↓

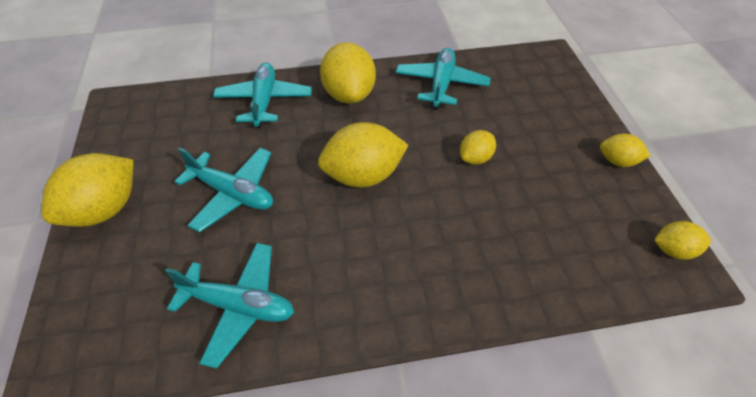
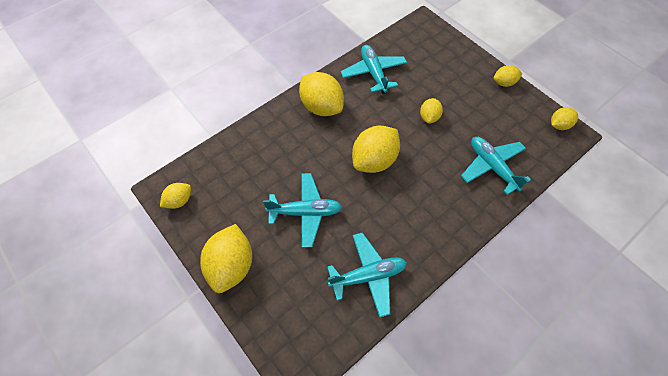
camera: 30 degrees left, 10 degrees up
(119, 121) = (179, 201): none -> yellow lemon
(264, 101) = (269, 138): turquoise plane -> turquoise plane (492, 167)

↑

§ Task to carry out: Start to finish, write out the data above exactly, omitting all pictures.

§ Output of the task:
camera: 30 degrees left, 10 degrees up
(119, 121) = (179, 201): none -> yellow lemon
(264, 101) = (269, 138): turquoise plane -> turquoise plane (492, 167)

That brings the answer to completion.